TASK PROMPT: Among the entries that follow, some lines contain the word "szary". Show all of them.

▬▬▬

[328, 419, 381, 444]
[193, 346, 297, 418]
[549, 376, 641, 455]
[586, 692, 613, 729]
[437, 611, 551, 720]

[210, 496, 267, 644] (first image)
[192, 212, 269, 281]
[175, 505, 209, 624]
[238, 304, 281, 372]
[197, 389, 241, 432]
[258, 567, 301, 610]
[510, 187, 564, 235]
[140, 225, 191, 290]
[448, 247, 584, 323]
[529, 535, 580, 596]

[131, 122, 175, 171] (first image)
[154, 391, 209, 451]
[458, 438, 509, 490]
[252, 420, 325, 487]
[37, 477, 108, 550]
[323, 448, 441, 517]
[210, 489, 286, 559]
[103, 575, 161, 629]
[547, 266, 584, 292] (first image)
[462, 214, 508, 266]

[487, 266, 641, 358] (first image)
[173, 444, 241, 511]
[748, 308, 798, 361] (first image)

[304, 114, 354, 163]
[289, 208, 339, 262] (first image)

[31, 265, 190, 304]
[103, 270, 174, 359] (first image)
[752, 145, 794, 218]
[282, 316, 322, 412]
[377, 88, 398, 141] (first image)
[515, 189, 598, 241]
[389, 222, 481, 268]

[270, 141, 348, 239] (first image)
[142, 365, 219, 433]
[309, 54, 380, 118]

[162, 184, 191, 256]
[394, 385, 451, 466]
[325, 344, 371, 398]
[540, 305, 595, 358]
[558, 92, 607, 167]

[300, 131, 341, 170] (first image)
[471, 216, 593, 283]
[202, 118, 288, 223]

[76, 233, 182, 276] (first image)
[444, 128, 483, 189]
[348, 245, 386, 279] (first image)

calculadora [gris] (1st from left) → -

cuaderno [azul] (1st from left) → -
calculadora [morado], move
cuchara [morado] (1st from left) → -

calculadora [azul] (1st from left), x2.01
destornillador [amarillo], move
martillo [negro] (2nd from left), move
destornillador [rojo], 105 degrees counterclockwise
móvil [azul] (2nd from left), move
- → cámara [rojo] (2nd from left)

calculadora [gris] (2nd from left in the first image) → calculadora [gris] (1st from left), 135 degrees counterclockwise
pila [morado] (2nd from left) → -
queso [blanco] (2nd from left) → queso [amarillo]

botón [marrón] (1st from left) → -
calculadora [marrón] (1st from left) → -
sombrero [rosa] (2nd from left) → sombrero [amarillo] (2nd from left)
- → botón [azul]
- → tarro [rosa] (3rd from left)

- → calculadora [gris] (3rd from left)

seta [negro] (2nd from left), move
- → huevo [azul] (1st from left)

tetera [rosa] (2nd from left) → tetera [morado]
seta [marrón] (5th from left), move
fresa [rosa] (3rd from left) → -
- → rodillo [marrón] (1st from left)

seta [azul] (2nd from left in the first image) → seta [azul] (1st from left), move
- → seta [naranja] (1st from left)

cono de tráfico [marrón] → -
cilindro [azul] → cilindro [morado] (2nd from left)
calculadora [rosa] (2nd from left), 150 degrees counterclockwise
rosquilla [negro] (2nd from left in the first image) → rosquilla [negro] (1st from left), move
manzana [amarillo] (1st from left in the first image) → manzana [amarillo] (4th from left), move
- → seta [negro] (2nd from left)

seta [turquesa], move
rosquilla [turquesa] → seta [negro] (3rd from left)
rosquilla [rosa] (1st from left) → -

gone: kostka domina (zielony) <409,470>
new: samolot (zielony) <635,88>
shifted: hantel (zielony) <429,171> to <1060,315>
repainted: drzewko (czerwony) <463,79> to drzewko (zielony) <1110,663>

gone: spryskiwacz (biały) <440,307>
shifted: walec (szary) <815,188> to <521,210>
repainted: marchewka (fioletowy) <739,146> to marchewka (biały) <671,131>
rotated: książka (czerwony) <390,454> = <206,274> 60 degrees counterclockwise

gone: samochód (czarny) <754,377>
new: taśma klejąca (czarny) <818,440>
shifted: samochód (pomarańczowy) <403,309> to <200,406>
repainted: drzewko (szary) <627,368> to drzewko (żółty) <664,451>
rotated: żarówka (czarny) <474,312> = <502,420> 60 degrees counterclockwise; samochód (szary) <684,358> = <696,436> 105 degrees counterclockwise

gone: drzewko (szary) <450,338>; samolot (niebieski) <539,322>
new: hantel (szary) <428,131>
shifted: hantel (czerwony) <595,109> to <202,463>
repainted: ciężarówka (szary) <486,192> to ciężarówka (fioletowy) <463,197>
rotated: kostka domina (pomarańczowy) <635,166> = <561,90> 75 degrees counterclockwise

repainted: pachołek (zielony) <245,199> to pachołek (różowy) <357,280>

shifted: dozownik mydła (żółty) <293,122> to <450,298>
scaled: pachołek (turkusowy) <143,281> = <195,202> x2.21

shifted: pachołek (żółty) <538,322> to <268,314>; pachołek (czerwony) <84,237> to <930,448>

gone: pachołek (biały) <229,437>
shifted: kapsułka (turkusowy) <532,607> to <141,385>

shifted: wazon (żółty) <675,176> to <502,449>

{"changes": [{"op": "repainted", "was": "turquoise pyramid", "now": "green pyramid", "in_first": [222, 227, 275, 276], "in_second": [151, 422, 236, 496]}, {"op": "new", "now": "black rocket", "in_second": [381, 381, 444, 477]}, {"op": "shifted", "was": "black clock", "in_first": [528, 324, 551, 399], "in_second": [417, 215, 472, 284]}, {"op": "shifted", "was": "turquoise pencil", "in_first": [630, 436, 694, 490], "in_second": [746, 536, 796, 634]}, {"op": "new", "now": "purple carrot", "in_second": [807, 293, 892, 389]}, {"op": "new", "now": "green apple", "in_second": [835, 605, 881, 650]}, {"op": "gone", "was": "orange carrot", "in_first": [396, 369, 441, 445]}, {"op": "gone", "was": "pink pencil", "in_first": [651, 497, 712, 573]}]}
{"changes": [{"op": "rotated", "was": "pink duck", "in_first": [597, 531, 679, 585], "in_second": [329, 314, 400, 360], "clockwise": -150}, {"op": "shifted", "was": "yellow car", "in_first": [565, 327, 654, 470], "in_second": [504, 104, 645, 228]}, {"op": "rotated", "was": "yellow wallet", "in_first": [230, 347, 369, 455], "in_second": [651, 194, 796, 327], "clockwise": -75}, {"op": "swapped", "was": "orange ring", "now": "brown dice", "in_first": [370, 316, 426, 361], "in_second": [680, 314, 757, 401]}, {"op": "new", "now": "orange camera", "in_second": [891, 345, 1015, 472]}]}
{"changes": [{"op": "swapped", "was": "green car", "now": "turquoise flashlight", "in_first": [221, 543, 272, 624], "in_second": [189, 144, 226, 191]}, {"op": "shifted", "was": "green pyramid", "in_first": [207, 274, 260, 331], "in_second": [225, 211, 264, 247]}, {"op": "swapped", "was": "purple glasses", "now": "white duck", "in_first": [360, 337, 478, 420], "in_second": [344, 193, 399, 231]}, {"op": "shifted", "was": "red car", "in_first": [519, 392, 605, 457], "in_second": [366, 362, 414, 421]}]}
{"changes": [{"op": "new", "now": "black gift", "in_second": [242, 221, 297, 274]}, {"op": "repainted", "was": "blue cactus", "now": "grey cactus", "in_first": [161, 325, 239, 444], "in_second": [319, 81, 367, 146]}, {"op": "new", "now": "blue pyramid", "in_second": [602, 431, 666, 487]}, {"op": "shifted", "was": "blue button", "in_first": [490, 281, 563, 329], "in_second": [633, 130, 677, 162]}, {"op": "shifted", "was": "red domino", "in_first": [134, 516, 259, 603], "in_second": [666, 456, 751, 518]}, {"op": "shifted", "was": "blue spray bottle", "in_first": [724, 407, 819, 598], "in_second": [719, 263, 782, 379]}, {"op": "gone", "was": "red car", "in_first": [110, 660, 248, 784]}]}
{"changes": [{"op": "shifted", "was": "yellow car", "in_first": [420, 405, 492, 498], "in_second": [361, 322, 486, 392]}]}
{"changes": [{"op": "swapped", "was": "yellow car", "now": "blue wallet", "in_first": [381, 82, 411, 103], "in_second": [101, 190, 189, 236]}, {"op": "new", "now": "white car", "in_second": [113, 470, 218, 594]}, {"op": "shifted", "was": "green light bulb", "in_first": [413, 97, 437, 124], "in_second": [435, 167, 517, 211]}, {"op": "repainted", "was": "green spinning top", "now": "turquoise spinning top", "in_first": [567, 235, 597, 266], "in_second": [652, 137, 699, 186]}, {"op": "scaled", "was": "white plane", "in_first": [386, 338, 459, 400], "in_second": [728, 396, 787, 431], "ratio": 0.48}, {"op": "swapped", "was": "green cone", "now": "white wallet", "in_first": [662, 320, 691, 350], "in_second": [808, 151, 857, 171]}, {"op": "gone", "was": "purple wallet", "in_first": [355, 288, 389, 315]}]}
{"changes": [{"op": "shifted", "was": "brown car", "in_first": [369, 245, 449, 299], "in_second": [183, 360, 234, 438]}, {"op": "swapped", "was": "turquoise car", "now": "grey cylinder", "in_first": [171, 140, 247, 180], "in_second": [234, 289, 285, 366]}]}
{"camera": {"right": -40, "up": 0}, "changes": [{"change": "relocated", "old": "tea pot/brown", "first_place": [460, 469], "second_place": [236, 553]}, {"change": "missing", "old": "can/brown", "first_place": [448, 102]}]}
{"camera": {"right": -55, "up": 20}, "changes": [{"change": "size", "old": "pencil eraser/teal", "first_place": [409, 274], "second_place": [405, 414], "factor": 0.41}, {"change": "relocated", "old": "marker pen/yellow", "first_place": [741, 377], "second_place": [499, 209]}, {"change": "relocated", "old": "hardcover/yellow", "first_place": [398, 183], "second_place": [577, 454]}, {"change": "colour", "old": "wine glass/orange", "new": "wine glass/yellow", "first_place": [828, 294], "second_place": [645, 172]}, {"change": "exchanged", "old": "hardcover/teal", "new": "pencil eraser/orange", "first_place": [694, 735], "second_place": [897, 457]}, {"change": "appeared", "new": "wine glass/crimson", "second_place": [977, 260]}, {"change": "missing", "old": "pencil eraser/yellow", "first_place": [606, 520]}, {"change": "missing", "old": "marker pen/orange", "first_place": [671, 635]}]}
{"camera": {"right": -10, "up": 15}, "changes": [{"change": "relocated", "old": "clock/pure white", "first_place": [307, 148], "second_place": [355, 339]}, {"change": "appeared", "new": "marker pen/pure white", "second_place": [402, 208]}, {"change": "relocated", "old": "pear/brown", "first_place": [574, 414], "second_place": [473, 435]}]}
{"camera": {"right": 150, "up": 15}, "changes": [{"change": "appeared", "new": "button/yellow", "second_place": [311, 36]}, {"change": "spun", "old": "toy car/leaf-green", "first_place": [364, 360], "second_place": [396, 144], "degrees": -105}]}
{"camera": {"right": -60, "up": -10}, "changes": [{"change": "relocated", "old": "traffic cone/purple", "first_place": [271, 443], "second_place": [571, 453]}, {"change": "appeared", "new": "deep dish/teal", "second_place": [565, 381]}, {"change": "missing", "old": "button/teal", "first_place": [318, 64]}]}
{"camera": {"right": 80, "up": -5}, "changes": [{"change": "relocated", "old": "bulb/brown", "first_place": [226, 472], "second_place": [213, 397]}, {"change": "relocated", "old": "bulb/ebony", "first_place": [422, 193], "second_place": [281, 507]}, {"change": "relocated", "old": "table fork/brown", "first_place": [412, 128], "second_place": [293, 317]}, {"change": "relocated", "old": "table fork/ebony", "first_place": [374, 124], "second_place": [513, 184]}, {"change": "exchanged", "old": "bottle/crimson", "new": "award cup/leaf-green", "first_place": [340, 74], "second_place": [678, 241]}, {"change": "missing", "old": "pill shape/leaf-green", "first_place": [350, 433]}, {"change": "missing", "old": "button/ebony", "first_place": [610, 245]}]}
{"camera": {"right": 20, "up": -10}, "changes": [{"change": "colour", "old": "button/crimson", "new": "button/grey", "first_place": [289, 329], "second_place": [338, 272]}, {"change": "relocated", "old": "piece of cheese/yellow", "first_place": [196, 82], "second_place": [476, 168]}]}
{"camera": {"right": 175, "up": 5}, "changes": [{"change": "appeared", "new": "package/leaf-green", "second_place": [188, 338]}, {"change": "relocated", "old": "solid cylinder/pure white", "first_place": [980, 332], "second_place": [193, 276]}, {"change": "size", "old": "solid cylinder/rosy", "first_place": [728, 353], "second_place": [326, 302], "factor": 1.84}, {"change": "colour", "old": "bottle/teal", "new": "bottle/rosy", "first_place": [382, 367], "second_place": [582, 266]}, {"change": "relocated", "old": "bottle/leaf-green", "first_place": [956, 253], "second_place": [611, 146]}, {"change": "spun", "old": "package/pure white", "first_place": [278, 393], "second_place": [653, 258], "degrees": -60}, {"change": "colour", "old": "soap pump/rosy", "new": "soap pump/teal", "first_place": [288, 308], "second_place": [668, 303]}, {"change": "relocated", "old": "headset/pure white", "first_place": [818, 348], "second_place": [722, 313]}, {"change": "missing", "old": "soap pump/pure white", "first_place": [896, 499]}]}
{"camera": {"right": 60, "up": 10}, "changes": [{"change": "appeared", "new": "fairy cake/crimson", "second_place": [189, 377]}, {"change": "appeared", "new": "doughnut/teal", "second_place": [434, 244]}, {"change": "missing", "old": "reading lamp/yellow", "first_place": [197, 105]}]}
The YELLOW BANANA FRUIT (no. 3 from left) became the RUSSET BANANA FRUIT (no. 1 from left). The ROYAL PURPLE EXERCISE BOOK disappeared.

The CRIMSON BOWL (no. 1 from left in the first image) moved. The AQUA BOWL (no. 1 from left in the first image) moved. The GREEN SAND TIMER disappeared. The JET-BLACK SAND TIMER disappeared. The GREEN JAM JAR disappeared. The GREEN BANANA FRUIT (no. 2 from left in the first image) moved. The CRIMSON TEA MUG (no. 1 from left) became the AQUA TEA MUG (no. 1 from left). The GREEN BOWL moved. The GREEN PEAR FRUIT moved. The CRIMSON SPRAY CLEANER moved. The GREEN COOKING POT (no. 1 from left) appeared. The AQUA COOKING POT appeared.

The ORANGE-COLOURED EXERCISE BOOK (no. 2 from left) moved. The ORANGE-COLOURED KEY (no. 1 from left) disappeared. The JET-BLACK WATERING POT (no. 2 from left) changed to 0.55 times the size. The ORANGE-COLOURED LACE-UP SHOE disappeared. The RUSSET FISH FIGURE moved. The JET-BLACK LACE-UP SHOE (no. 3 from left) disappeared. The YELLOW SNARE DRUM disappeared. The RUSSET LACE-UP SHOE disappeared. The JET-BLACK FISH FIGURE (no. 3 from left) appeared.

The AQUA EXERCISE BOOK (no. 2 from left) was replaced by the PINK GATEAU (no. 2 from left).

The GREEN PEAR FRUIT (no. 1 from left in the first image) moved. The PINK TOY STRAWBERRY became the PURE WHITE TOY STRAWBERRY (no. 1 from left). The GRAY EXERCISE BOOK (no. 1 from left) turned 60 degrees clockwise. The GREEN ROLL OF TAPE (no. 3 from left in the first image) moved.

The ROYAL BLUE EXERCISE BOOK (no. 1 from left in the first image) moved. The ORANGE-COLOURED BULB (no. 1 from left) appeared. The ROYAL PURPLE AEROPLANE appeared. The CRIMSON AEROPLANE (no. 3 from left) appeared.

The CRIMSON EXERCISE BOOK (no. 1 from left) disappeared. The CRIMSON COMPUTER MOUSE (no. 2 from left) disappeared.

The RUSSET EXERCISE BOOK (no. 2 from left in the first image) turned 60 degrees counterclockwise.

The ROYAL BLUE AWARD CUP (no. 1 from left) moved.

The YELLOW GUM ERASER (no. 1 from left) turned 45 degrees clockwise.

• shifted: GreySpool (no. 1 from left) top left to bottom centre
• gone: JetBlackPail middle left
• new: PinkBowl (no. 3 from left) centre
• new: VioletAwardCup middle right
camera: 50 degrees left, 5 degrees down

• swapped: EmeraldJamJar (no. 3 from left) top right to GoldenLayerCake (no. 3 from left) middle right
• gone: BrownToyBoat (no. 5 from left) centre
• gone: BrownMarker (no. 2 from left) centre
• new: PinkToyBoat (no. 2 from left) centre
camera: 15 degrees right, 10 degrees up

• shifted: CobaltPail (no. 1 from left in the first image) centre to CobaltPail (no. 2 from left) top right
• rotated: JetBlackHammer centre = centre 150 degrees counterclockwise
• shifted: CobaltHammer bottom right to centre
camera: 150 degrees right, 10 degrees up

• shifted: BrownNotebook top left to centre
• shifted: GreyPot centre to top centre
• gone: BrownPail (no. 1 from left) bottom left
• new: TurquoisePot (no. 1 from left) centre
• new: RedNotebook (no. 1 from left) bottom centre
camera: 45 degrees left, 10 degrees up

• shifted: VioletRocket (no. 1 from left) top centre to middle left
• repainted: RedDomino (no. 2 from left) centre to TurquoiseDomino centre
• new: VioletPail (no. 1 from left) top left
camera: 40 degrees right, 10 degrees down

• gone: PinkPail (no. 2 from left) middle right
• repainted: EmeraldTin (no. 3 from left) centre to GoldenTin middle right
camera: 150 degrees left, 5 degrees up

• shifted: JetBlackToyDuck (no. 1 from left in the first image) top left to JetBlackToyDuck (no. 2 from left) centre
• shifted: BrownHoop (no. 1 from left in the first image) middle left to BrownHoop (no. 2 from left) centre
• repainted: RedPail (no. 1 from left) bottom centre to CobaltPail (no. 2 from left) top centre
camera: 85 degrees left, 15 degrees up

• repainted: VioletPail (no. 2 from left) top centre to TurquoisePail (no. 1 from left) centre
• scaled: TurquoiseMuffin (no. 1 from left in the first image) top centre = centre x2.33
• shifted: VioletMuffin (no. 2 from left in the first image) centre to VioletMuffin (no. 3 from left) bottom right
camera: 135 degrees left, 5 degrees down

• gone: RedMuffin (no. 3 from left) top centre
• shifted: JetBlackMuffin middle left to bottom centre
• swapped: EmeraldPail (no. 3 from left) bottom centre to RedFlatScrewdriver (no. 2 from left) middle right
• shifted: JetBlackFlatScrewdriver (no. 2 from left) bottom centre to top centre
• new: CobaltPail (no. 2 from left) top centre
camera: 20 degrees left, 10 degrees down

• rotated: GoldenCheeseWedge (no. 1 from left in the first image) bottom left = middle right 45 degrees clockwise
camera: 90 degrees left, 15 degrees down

▬▬▬

SOLUTION TO THIS TASK:
shifted: walec (szary) <815,188> to <521,210>
repainted: drzewko (szary) <627,368> to drzewko (żółty) <664,451>
rotated: żarówka (czarny) <474,312> = <502,420> 60 degrees counterclockwise; samochód (szary) <684,358> = <696,436> 105 degrees counterclockwise
gone: drzewko (szary) <450,338>; samolot (niebieski) <539,322>
new: hantel (szary) <428,131>
repainted: ciężarówka (szary) <486,192> to ciężarówka (fioletowy) <463,197>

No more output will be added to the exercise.